— What is required —
Please state the number of lines in the records below that contain the string "brick", and nothing further.
Segment Start: Record excerpts
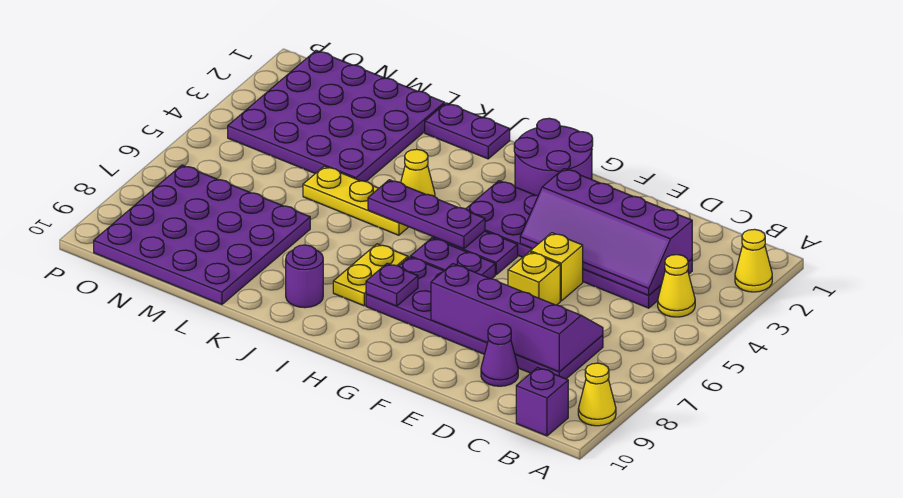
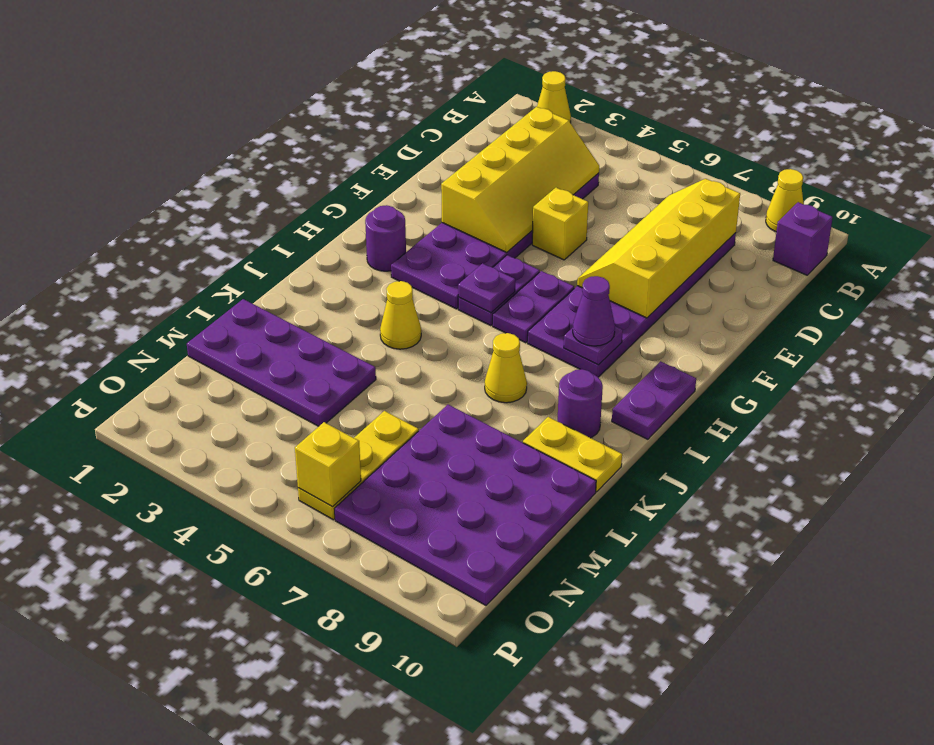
yellow cone B4 level 1 -> yellow cone J7 level 1
purple slope C3:F4 level 2 top 3 -> yellow slope C3:F4 level 2 top 3
purple slope C7:F8 level 2 top 8 -> yellow slope C7:F8 level 2 top 8
purple cone D9 level 1 -> purple cone H8 level 3
yellow brick E6 level 1 -> yellow brick O6 level 2
purple round brick G1:H2 level 1 -> purple round brick H2 level 1
purple plate H5:J5 level 2 -> purple plate H5 level 2
yellow plate I7:I8 level 1 -> yellow plate K9:K10 level 1
purple plate J1:K1 level 1 -> purple plate H10:I10 level 1
yellow plate J5:L5 level 1 -> yellow plate M6:O6 level 1
purple plate L1:O4 level 1 -> purple plate L1:M4 level 1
Segment End: Record excerpts
— Task solution —
2